Records from a data collection:
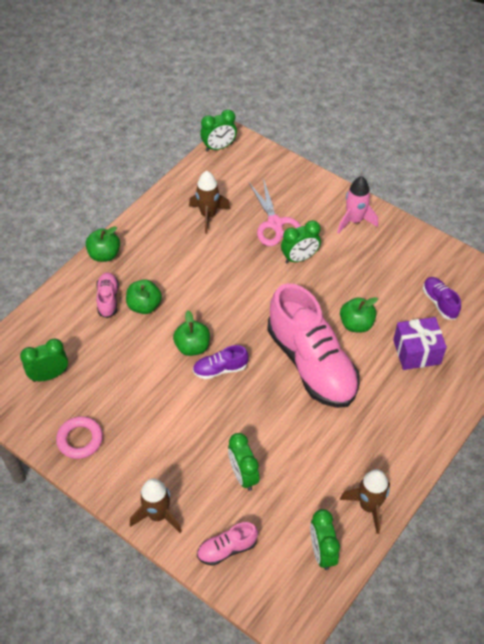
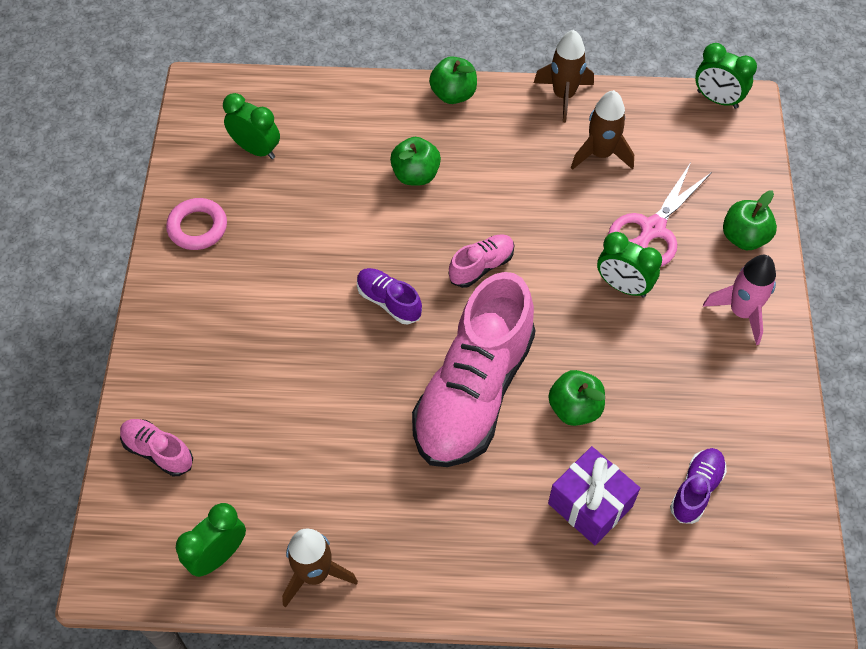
camera: 55 degrees right, 5 degrees up
(108, 299) = (396, 136): pink shoe -> pink shoe (481, 266)
(158, 515) = (155, 357): brown rocket -> brown rocket (563, 96)
(192, 347) = (397, 255): green apple -> green apple (744, 237)
(243, 475) = (263, 411): green clock -> none

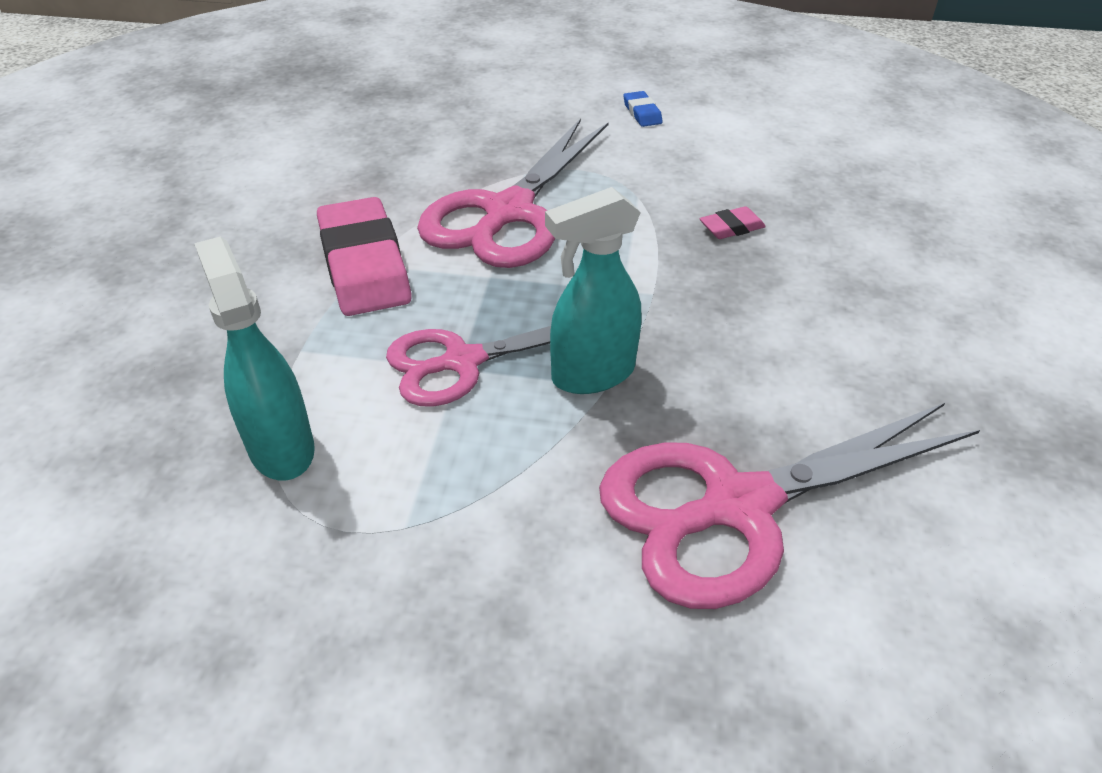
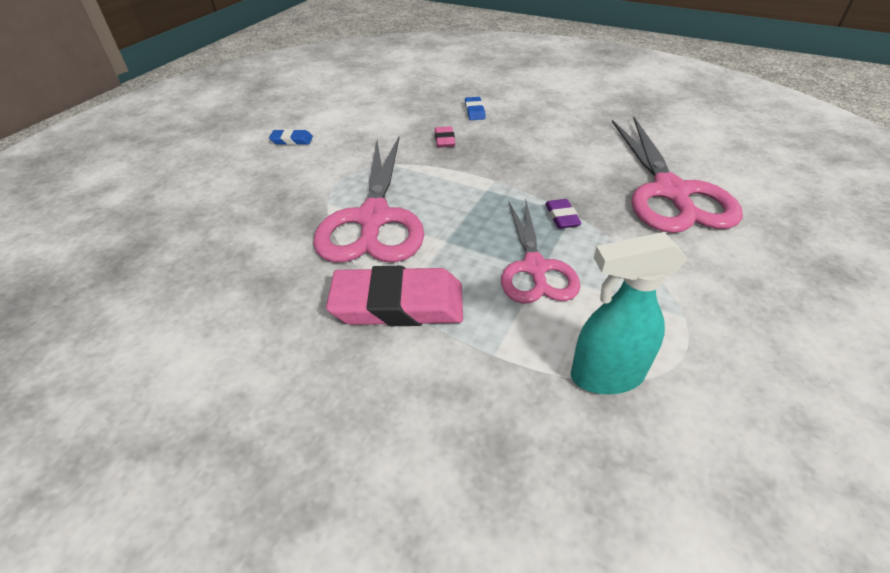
camera: 70 degrees left, 0 degrees up
(509, 212) = (374, 219): pink scissors -> pink scissors turned 45 degrees clockwise
(592, 374) = (562, 217): turquoise spray bottle -> purple eraser
(845, 239) = (474, 111): none -> blue eraser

* _ACTION ITEM_
In the entries above, which lines hold the word "pink"? Copy them out.

* _RESPONSE TO THE EXERCISE_
(108, 299) = (396, 136): pink shoe -> pink shoe (481, 266)
(509, 212) = (374, 219): pink scissors -> pink scissors turned 45 degrees clockwise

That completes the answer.